- [Supplied entries]:
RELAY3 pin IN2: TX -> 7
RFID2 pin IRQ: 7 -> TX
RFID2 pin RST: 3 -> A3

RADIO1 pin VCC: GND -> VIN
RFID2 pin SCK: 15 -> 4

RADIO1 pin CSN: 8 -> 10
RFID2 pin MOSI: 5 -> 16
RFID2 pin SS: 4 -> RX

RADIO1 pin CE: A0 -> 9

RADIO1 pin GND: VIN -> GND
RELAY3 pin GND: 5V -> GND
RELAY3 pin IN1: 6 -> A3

- [Problem]:
Each entry in the listing is to be output exactly as given.

- [Problem solution]:
RELAY3 pin IN2: TX -> 7
RFID2 pin IRQ: 7 -> TX
RFID2 pin RST: 3 -> A3

RADIO1 pin VCC: GND -> VIN
RFID2 pin SCK: 15 -> 4

RADIO1 pin CSN: 8 -> 10
RFID2 pin MOSI: 5 -> 16
RFID2 pin SS: 4 -> RX

RADIO1 pin CE: A0 -> 9

RADIO1 pin GND: VIN -> GND
RELAY3 pin GND: 5V -> GND
RELAY3 pin IN1: 6 -> A3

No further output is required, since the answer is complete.